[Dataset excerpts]
********
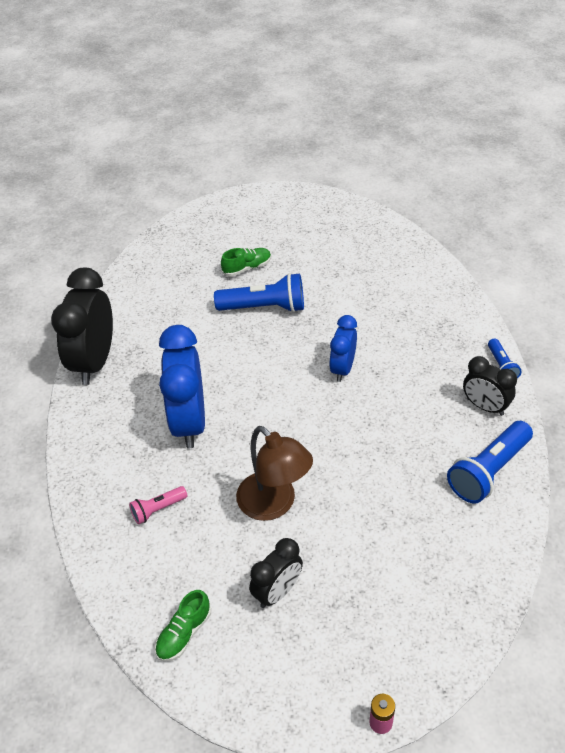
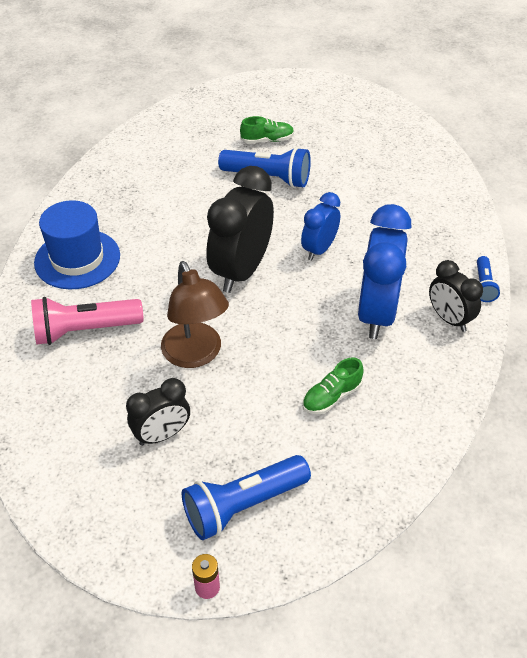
camera: 15 degrees right, 0 degrees up
(94, 362) = (88, 189): black clock -> black clock (241, 271)
(117, 438) = (77, 259): none -> blue hat
(158, 509) = (85, 330): pink flashlight -> pink flashlight, size x1.88
(184, 633) = (56, 447): green shoe -> green shoe (331, 397)
(189, 422) = (149, 261): blue clock -> blue clock (376, 313)
(488, 471) = (426, 381): blue flashlight -> blue flashlight (243, 505)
********
◆ **EXERCISE**: Restate the data above verbatim, skipping every image.

◆ **RESPONSE BELOW**:
camera: 15 degrees right, 0 degrees up
(94, 362) = (88, 189): black clock -> black clock (241, 271)
(117, 438) = (77, 259): none -> blue hat
(158, 509) = (85, 330): pink flashlight -> pink flashlight, size x1.88
(184, 633) = (56, 447): green shoe -> green shoe (331, 397)
(189, 422) = (149, 261): blue clock -> blue clock (376, 313)
(488, 471) = (426, 381): blue flashlight -> blue flashlight (243, 505)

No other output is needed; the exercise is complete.